Exercise prompt ::
How many lines below include the string "black"? State the number alone.

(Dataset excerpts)
◆ ◆ ◆ ◆
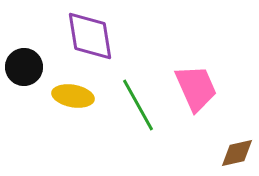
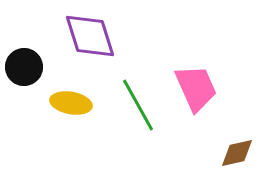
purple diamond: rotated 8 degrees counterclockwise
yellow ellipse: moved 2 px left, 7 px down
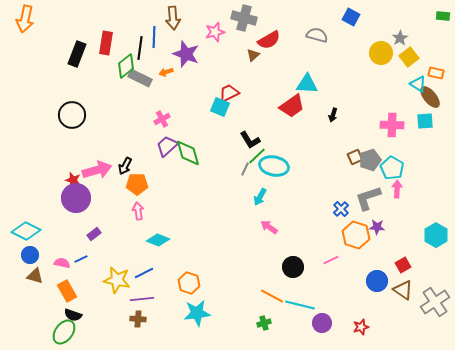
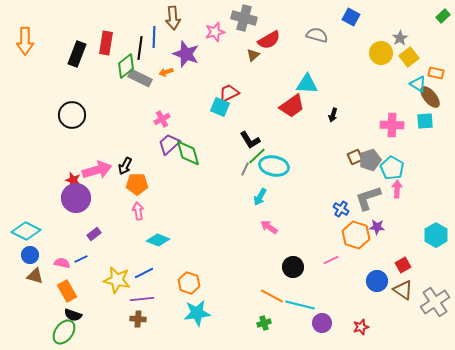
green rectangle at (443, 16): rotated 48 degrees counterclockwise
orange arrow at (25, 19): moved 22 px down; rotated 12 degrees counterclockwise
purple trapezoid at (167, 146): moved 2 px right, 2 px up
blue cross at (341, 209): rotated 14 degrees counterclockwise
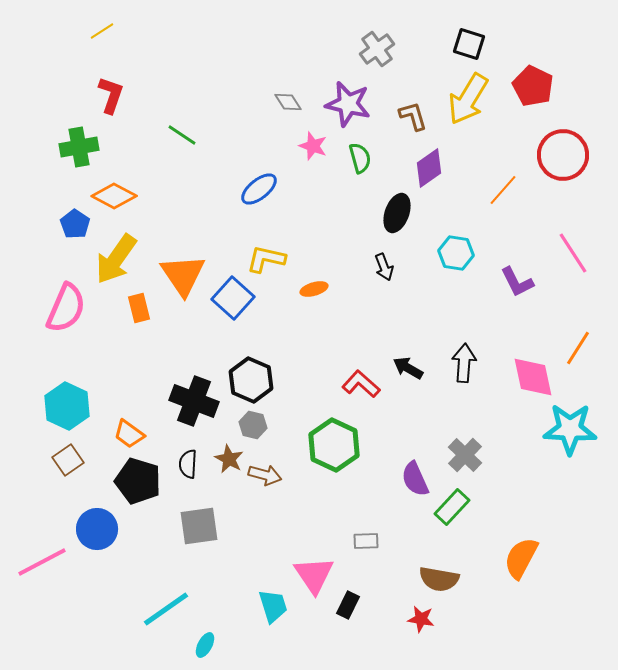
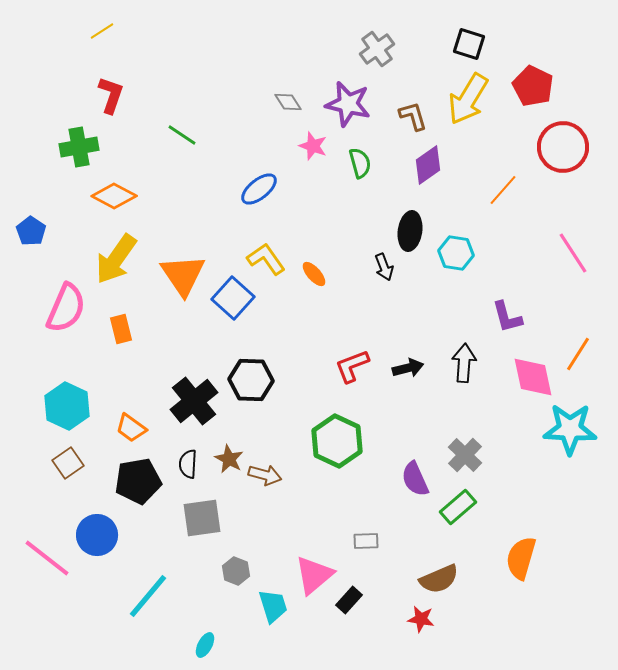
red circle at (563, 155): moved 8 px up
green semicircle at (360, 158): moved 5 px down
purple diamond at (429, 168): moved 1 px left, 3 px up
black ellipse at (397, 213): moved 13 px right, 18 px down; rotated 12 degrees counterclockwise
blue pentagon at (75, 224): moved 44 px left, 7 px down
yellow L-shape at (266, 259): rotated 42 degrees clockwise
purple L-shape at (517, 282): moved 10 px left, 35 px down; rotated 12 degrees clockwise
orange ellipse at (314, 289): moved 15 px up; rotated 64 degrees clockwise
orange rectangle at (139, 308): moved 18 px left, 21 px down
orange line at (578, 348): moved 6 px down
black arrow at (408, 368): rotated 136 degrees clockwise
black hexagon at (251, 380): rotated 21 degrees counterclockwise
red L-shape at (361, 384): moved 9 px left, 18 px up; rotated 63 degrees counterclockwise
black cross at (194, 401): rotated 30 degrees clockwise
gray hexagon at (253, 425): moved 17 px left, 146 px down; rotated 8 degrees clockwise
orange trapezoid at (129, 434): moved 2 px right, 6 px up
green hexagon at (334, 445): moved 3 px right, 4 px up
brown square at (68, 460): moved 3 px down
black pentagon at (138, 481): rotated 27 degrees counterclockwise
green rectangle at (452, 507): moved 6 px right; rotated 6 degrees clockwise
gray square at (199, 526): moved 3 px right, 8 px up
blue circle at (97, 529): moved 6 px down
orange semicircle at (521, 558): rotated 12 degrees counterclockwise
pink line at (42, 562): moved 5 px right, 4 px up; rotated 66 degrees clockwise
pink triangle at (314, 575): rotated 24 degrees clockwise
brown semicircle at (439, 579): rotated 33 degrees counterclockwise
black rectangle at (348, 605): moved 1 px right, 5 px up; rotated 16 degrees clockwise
◆ ◆ ◆ ◆
Answer to this exercise ::
6